Task statement —
What number of lines in the entries below include the string "turquoise"? Respond with that number alone.

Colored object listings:
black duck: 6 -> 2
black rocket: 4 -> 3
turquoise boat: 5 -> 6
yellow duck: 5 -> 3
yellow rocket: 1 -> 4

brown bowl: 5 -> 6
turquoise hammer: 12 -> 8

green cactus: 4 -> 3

==

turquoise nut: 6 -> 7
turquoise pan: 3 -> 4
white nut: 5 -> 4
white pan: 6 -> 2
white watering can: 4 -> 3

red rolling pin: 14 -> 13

Exercise result —
4